(Collection entries)
== Segment start ==

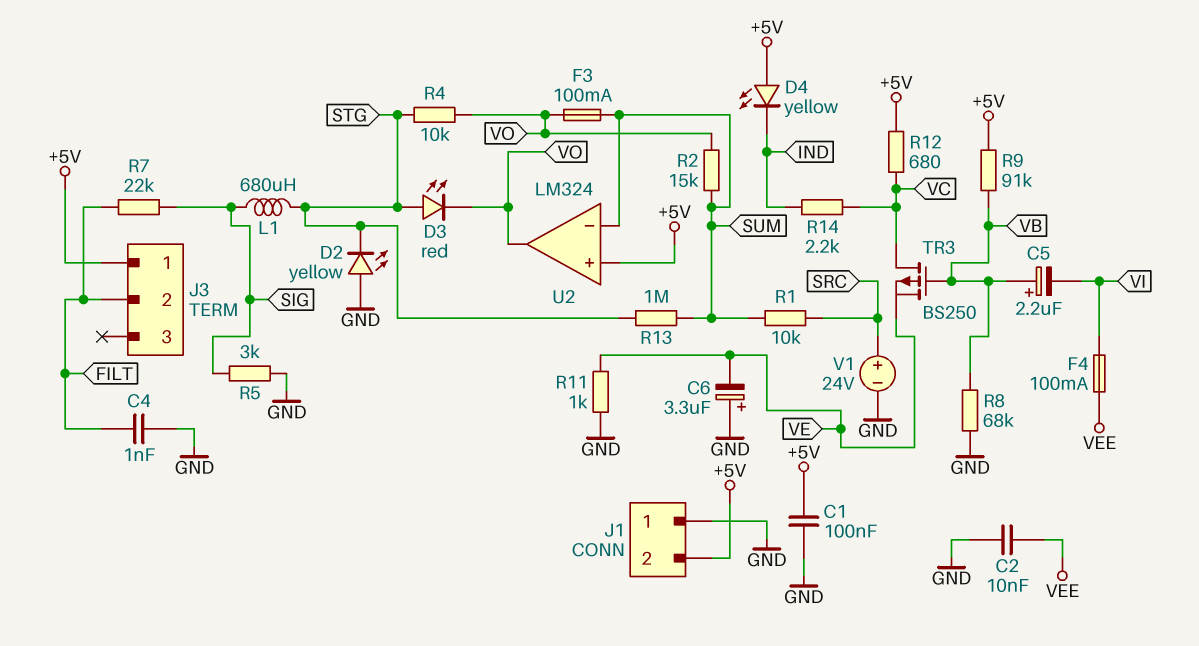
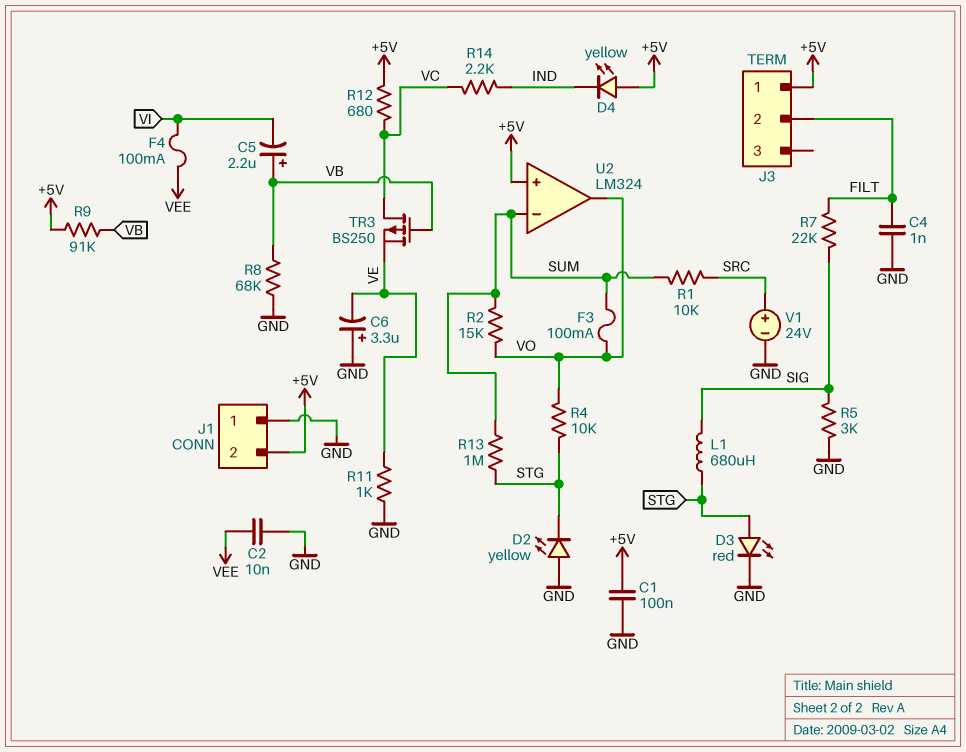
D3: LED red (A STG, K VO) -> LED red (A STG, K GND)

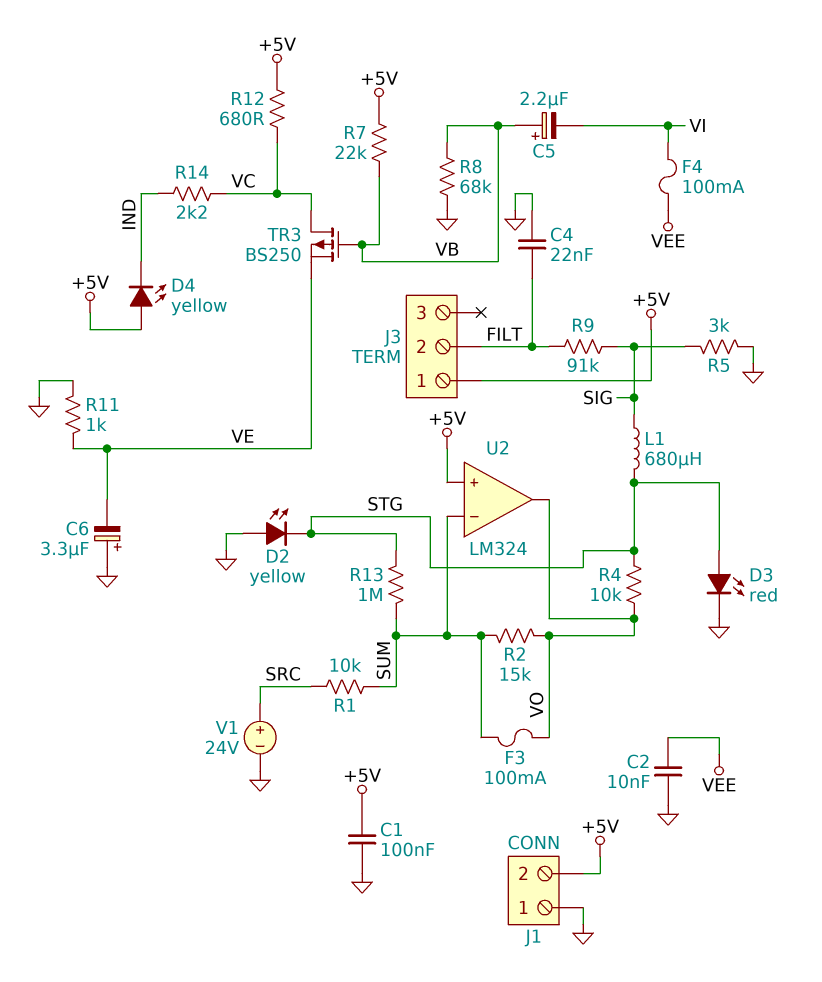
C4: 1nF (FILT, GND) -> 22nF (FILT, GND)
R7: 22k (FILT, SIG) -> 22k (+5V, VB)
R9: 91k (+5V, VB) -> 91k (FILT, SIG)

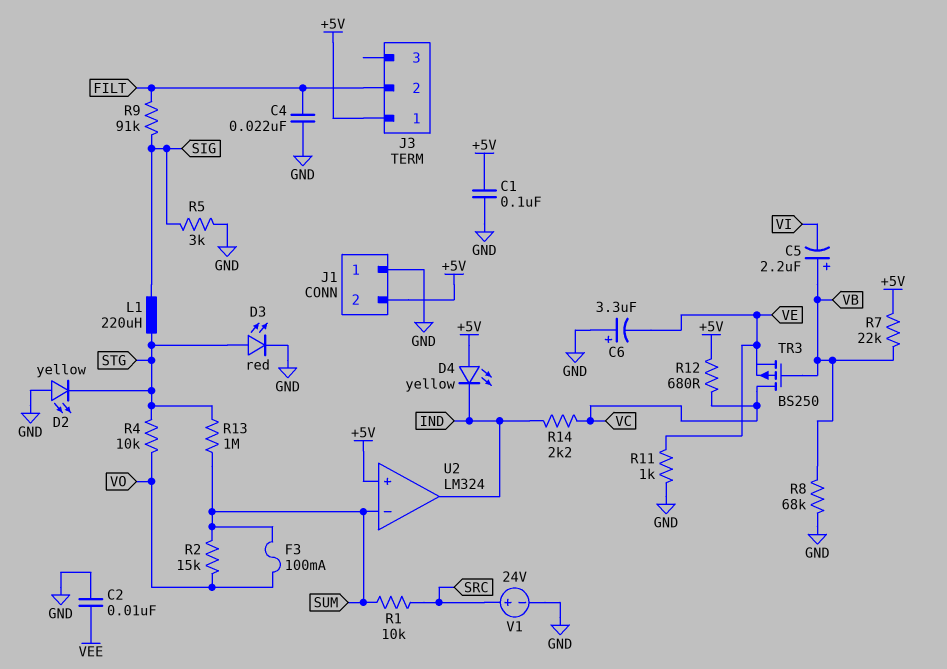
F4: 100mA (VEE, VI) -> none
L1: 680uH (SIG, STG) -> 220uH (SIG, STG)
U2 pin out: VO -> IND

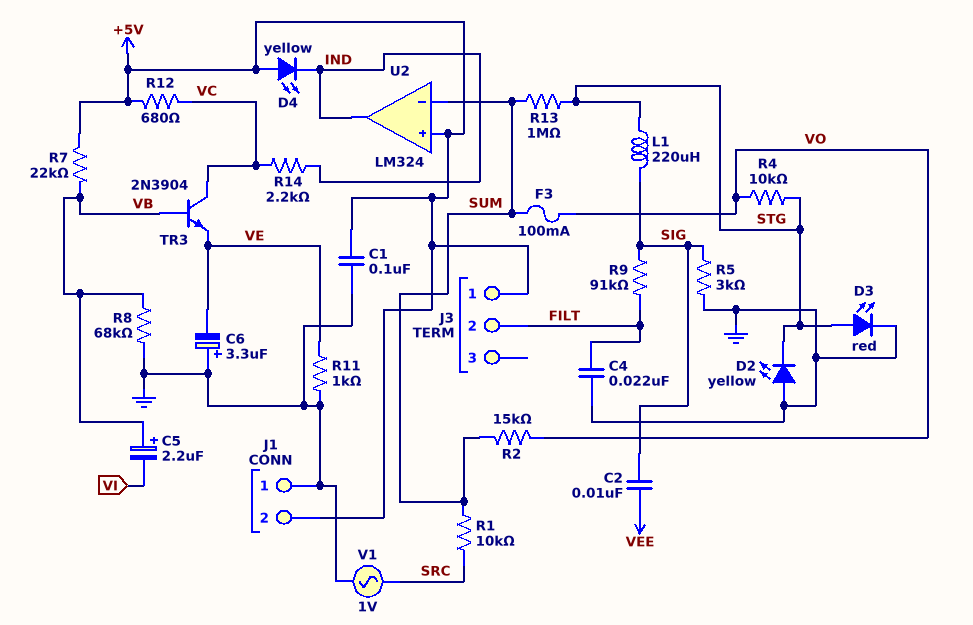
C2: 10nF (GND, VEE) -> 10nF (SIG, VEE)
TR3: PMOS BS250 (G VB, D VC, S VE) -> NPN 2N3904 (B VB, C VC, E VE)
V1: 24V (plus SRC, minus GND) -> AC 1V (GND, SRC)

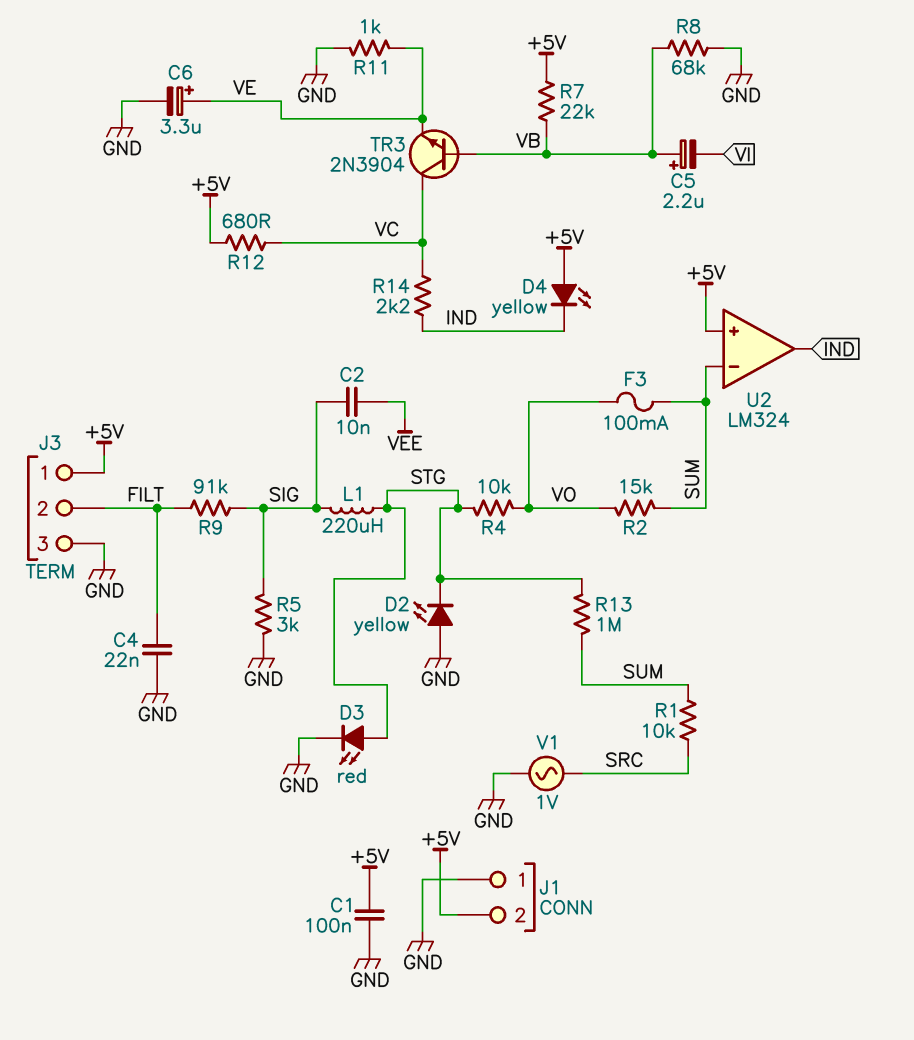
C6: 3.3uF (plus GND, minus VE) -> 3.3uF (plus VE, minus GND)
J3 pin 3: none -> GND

== Segment end ==

**To do**. An exact copy of the lines from the one with "V1: 24V (plus" through the last line of the records, inclusive, is required, with all pictures left out.

**Your solution**.
V1: 24V (plus SRC, minus GND) -> AC 1V (GND, SRC)

C6: 3.3uF (plus GND, minus VE) -> 3.3uF (plus VE, minus GND)
J3 pin 3: none -> GND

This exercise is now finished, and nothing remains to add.